Satellite object listings —
§
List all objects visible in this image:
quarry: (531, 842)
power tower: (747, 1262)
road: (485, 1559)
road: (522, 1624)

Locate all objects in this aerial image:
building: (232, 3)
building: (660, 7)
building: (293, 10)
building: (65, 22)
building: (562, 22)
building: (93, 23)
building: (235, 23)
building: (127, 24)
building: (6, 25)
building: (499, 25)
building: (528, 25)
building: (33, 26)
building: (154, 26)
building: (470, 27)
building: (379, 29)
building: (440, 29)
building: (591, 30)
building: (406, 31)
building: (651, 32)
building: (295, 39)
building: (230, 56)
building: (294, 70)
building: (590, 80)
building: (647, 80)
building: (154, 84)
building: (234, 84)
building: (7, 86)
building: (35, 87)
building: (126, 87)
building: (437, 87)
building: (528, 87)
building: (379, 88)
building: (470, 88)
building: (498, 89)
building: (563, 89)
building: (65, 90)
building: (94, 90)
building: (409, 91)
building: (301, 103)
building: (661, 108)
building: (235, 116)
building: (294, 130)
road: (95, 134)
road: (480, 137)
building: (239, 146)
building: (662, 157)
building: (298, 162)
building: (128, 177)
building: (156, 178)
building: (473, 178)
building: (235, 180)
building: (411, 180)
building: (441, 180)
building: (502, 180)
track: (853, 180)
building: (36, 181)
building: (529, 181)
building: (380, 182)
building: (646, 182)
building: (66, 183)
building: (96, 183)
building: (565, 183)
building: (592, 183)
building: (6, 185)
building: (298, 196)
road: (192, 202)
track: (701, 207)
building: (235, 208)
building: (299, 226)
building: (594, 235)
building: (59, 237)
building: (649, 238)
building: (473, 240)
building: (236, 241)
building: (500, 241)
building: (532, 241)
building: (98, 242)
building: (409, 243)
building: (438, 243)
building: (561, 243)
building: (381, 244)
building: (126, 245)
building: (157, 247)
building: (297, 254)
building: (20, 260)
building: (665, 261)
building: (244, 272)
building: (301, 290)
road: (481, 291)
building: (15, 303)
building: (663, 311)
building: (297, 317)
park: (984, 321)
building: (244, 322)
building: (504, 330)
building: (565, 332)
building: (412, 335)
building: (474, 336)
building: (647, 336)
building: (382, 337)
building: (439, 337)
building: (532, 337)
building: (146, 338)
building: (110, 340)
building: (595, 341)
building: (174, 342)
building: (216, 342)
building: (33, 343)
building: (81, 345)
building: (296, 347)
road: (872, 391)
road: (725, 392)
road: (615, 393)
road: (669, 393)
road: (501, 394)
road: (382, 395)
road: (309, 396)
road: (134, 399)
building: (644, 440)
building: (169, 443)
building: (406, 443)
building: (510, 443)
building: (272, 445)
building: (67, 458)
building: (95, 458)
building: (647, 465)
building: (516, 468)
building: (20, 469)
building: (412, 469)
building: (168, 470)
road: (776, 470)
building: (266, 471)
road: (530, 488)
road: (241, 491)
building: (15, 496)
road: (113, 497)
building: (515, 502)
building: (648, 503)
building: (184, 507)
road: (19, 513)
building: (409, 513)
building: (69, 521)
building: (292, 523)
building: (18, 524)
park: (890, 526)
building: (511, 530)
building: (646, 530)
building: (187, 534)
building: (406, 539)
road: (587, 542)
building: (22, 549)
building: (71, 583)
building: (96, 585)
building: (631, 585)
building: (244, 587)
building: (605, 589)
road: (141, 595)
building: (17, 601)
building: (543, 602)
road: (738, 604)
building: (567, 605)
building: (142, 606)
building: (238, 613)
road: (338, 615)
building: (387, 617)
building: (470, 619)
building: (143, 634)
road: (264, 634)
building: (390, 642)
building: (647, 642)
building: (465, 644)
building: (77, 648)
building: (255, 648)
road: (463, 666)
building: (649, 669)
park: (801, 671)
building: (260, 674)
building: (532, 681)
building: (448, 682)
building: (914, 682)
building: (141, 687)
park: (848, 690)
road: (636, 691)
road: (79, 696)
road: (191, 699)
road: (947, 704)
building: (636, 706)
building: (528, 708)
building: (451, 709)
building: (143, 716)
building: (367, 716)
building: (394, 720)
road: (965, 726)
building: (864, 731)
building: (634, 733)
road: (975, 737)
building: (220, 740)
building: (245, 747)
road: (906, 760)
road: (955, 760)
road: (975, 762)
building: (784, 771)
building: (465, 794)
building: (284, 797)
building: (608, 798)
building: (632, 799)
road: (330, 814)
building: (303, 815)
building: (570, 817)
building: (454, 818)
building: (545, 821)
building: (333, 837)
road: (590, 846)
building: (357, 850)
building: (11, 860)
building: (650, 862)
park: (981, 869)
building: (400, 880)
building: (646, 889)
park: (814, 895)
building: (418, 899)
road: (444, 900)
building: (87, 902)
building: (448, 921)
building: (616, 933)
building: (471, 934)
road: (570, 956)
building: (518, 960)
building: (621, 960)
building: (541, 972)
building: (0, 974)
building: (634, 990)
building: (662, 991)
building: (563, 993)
§
TO-DO ITEM — Search the entries for the word "park" and pick out every line that holds it.

RESULT OF THE TASK —
park: (984, 321)
park: (890, 526)
park: (801, 671)
park: (848, 690)
park: (981, 869)
park: (814, 895)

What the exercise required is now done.